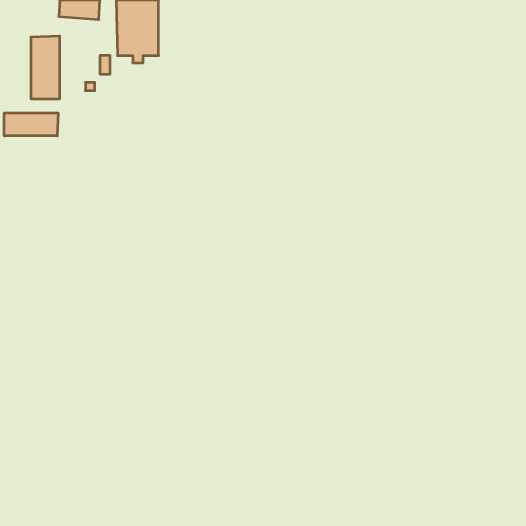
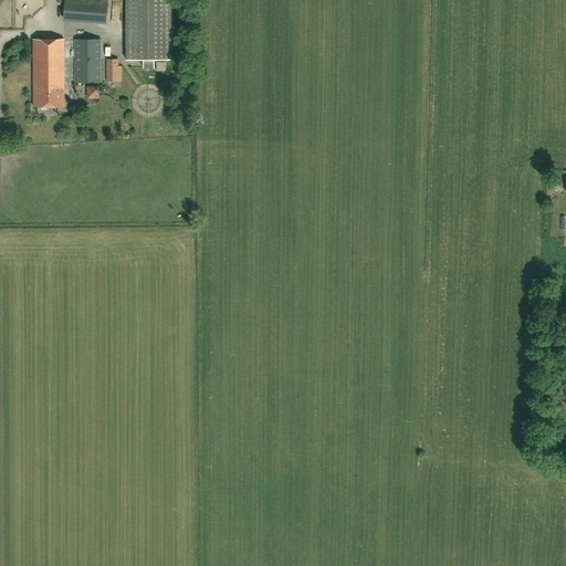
building: none -> [75,39,101,81]
building: [4,113,58,136] -> none

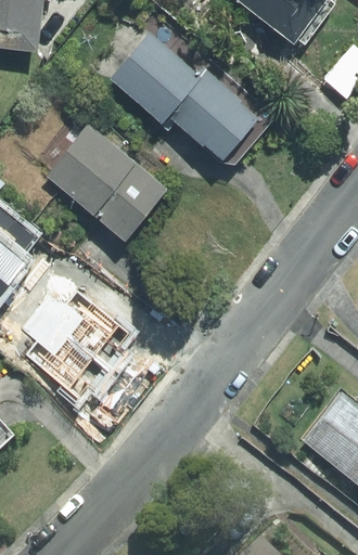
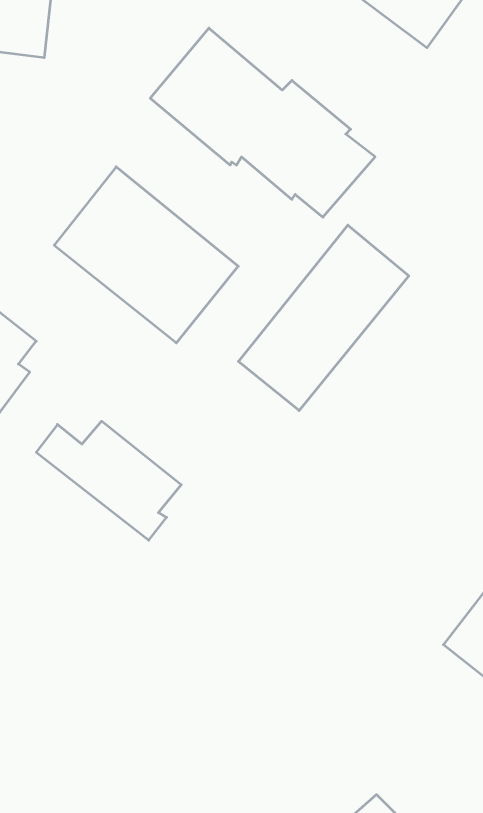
building: none -> [238,225,409,411]
building: [20,313,108,402] -> none

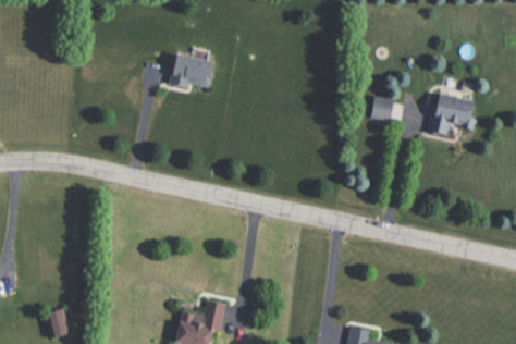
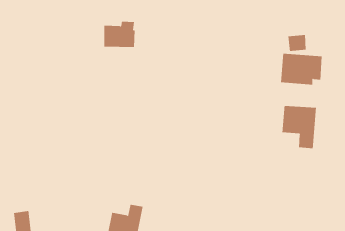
building: [373,98,400,121] -> [287,35,307,51]
building: none -> [282,105,316,149]

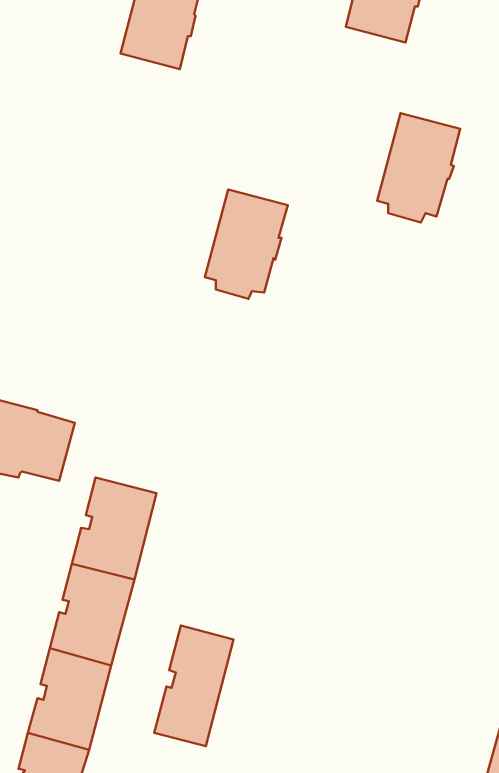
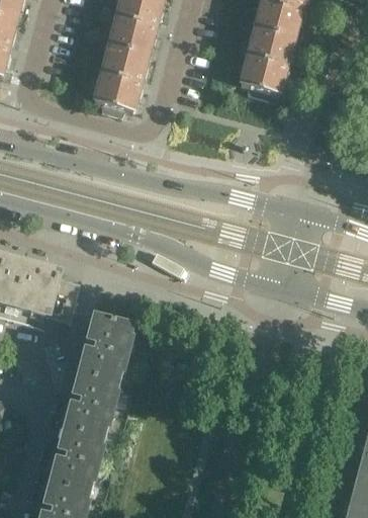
building: [377,113,460,223] -> [241,20,294,91]
building: [205,189,288,299] -> [95,37,149,108]
building: [154,625,233,746] -> none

Exercise -
In your reply, every line of the material should appear exactly as written, and no picture should.

Reply to the task -
building: none -> [75,39,101,81]
building: [4,113,58,136] -> none

building: none -> [238,225,409,411]
building: [20,313,108,402] -> none

building: [373,98,400,121] -> [287,35,307,51]
building: none -> [282,105,316,149]

building: [377,113,460,223] -> [241,20,294,91]
building: [205,189,288,299] -> [95,37,149,108]
building: [154,625,233,746] -> none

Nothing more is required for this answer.